▸ **DESCRIPTION OF THE TASK**:
Copy out all lines of the listing below that hold "none".

▸ **RECORDS TO USE**:
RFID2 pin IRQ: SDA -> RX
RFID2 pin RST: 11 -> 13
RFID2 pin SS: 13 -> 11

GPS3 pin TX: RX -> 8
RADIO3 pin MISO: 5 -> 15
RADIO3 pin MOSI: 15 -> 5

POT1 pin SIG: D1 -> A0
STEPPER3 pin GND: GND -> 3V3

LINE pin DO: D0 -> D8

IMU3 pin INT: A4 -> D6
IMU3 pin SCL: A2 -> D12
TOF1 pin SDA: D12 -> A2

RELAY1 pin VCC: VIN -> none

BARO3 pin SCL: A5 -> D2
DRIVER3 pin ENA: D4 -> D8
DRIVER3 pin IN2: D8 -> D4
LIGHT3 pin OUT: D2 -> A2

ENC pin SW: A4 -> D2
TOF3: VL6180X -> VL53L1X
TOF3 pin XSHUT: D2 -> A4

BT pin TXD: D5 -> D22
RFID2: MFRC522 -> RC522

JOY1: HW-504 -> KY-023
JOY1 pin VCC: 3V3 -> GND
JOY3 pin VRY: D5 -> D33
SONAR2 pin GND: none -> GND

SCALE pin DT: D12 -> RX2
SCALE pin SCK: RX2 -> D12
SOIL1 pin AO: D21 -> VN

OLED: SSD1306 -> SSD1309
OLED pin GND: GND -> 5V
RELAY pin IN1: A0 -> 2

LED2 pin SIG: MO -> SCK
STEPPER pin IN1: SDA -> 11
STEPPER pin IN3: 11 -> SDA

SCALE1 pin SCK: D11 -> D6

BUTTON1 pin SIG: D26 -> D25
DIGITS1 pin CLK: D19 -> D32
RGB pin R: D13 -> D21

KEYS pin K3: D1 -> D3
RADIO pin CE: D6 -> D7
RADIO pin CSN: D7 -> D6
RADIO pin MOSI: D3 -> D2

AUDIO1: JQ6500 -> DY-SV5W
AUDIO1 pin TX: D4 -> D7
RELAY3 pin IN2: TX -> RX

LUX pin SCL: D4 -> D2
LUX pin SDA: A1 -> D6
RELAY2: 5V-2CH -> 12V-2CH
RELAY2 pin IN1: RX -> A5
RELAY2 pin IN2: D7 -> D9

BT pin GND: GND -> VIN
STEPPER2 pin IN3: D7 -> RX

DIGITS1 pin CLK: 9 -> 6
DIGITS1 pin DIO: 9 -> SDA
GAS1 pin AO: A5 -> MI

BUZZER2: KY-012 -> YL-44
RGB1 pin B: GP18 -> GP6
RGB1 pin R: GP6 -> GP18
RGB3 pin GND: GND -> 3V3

▸ **SOLUTION BELOW**:
RELAY1 pin VCC: VIN -> none
SONAR2 pin GND: none -> GND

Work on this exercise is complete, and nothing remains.